WHAT THE EXERCISE ASKS: Every line from the one holding "camera: 30 degrees right, 5 degrees down" through the one holding "(337, 308) = (877, 233): black" in the data below must be returned exactly, both ends included, with pictures left out and nothing else added.

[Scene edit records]

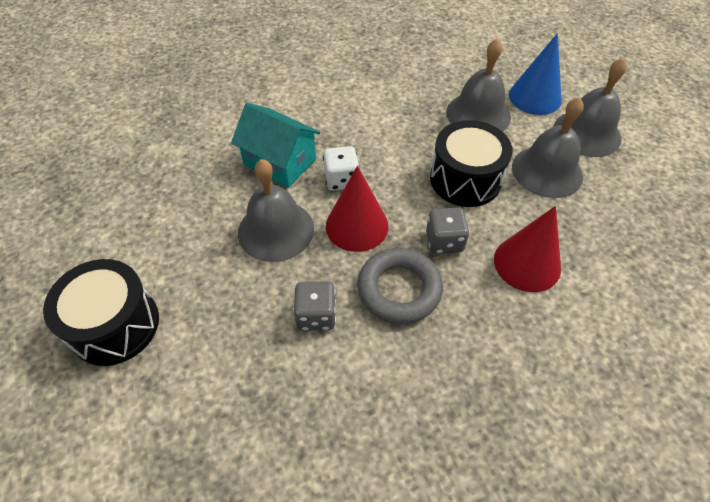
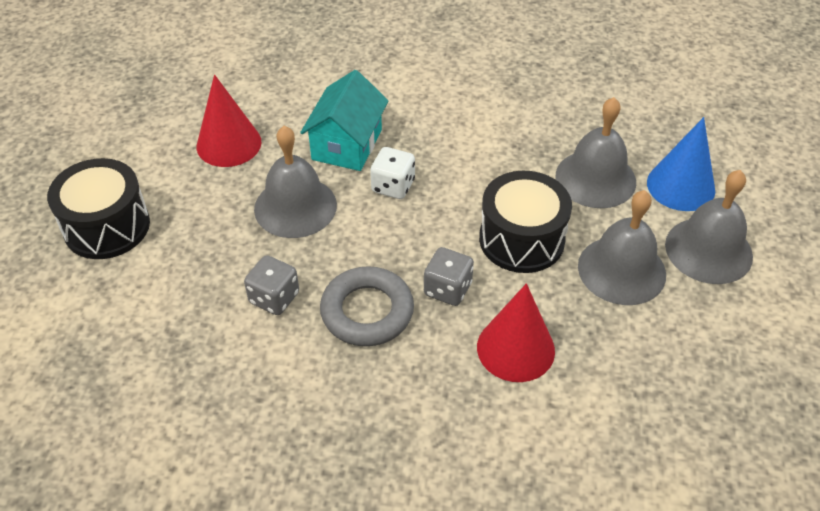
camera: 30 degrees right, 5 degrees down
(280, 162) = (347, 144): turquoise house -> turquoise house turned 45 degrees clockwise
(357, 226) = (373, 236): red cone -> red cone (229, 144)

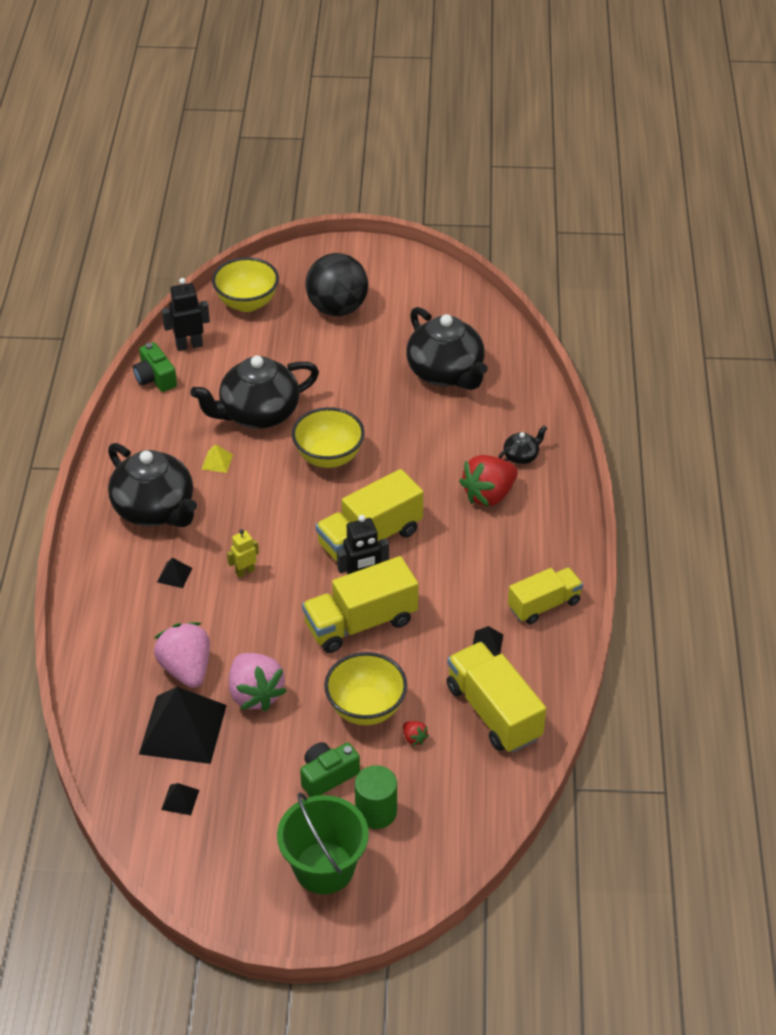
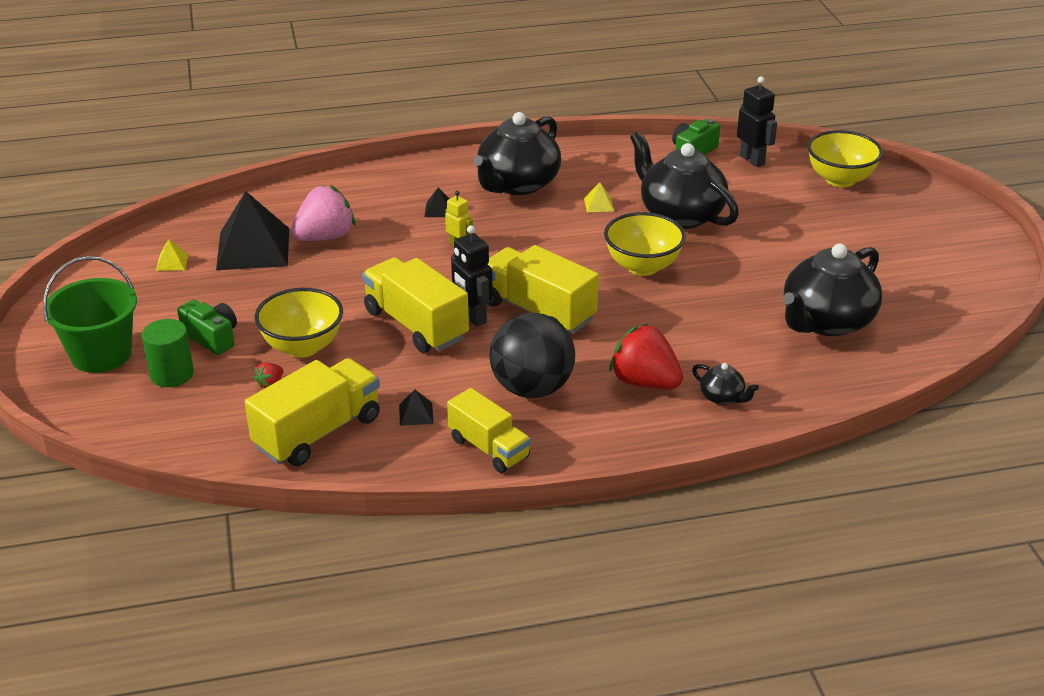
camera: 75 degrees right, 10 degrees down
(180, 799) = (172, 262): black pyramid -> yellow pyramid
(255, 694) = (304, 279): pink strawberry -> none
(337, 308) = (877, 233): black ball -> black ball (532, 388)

---

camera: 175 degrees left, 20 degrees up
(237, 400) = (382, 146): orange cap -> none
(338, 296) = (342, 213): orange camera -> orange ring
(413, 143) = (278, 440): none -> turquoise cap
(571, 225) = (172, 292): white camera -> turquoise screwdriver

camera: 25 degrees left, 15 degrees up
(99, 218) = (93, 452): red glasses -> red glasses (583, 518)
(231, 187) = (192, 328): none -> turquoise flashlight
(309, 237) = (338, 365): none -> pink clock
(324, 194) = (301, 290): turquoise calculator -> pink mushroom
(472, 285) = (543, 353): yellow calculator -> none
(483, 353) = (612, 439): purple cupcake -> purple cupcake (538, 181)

---

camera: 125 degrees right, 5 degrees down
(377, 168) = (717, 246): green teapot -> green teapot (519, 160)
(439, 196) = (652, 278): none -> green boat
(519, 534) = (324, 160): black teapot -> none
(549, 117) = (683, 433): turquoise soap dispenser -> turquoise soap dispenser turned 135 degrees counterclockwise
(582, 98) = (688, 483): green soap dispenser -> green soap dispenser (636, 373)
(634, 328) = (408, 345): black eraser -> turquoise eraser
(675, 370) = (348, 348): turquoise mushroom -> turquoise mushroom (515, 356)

WRITTEN ANSWER:
camera: 30 degrees right, 5 degrees down
(280, 162) = (347, 144): turquoise house -> turquoise house turned 45 degrees clockwise
(357, 226) = (373, 236): red cone -> red cone (229, 144)

camera: 75 degrees right, 10 degrees down
(180, 799) = (172, 262): black pyramid -> yellow pyramid
(255, 694) = (304, 279): pink strawberry -> none
(337, 308) = (877, 233): black ball -> black ball (532, 388)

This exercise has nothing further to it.